--- THE DATA ---
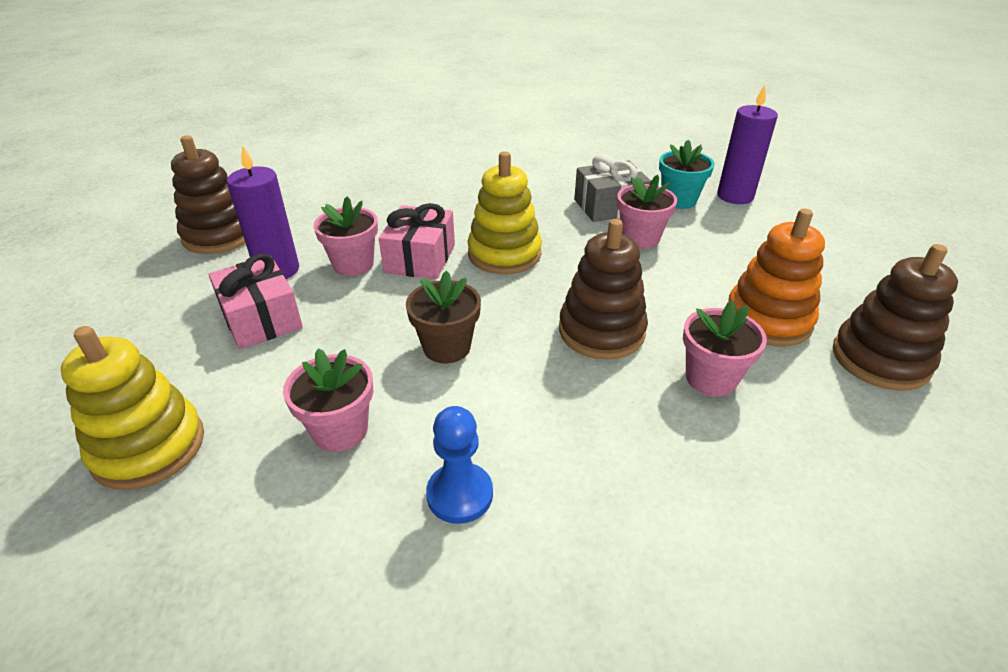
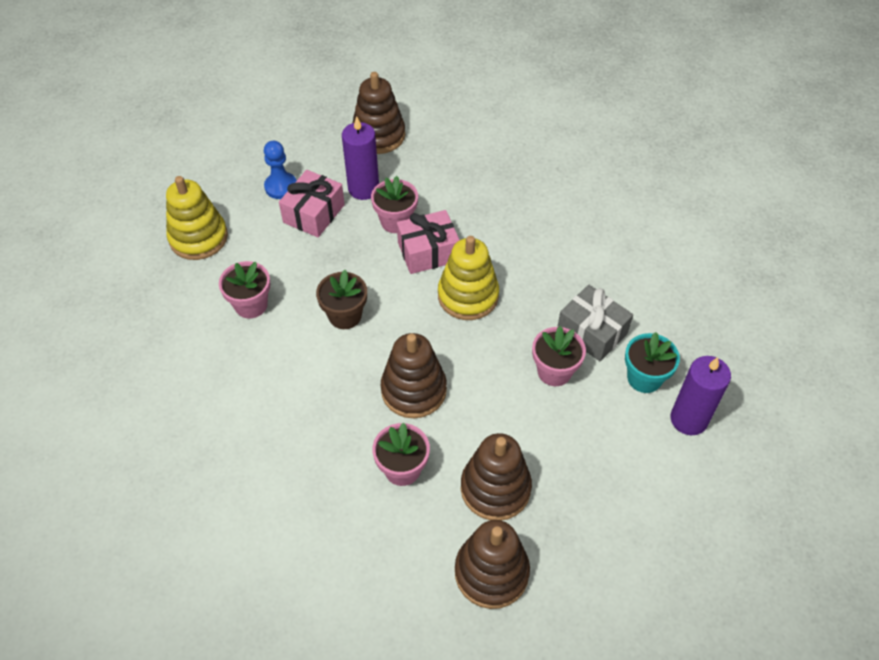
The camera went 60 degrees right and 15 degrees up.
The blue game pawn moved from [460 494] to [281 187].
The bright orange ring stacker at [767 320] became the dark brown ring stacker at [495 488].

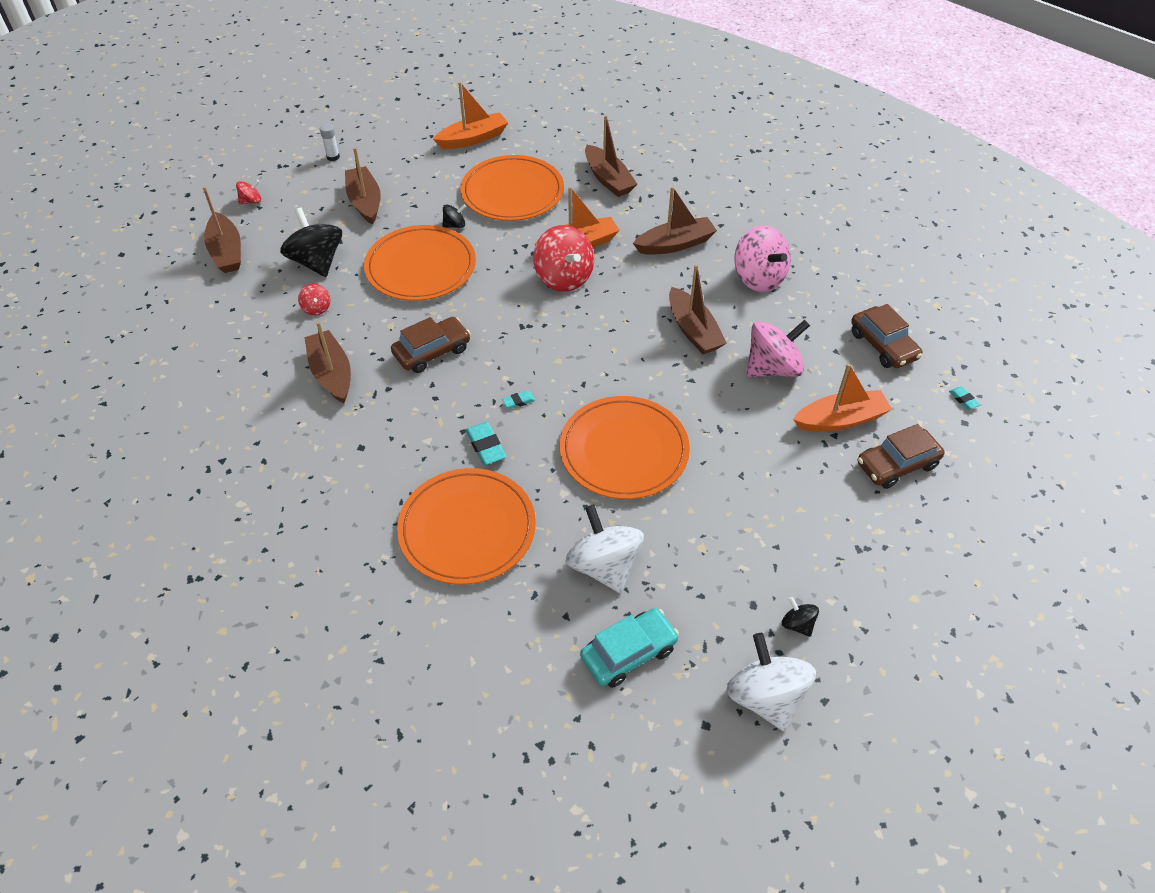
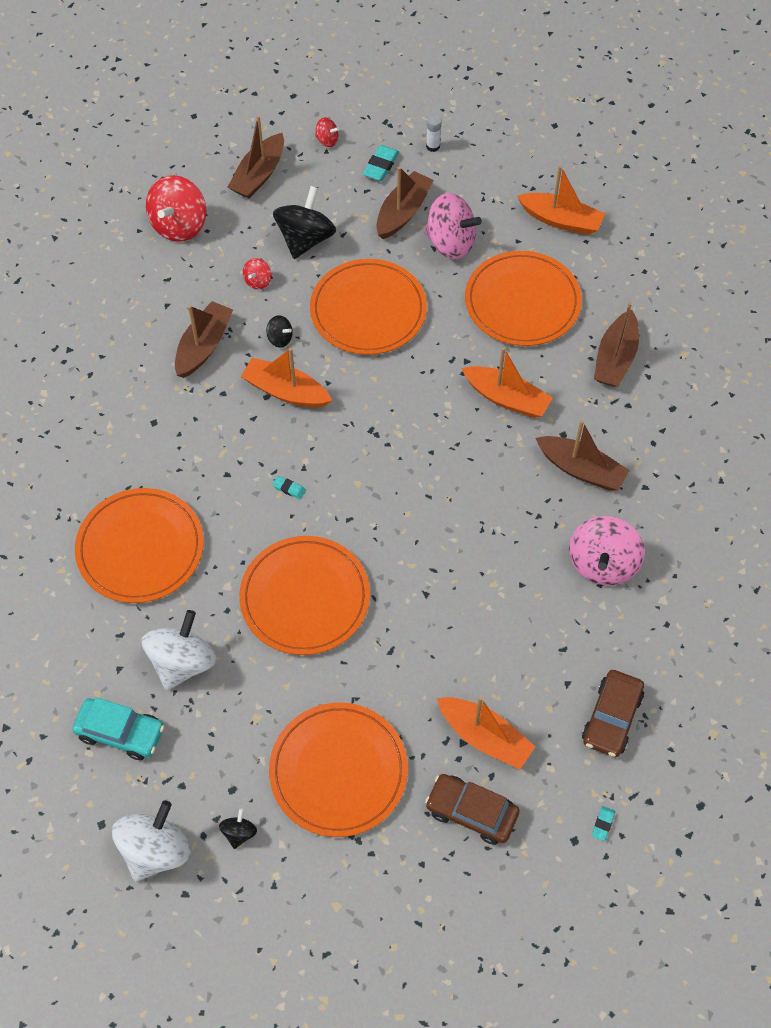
The camera went 50 degrees right and 10 degrees up.
The dark brown car at [432 351] was replaced by the bright orange sailboat at [286 391].
The black whirligig moved from [455 225] to [280 338].
The aqua pencil eraser moved from [486 446] to [381 166].
The scarlet whirligig moved from [564 278] to [179 225].
The dark brown sailboat at [693 330] disappeared.
The rose-pink whirligig moved from [772 368] to [450 243].
The bright orange flat dish at [338 771] appeared.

--- WORK INSTRUCTION ---
Set down every entry above again exactly, dropping each picture.

--- RESULT FOR THIS TASK ---
The camera went 60 degrees right and 15 degrees up.
The blue game pawn moved from [460 494] to [281 187].
The bright orange ring stacker at [767 320] became the dark brown ring stacker at [495 488].

The camera went 50 degrees right and 10 degrees up.
The dark brown car at [432 351] was replaced by the bright orange sailboat at [286 391].
The black whirligig moved from [455 225] to [280 338].
The aqua pencil eraser moved from [486 446] to [381 166].
The scarlet whirligig moved from [564 278] to [179 225].
The dark brown sailboat at [693 330] disappeared.
The rose-pink whirligig moved from [772 368] to [450 243].
The bright orange flat dish at [338 771] appeared.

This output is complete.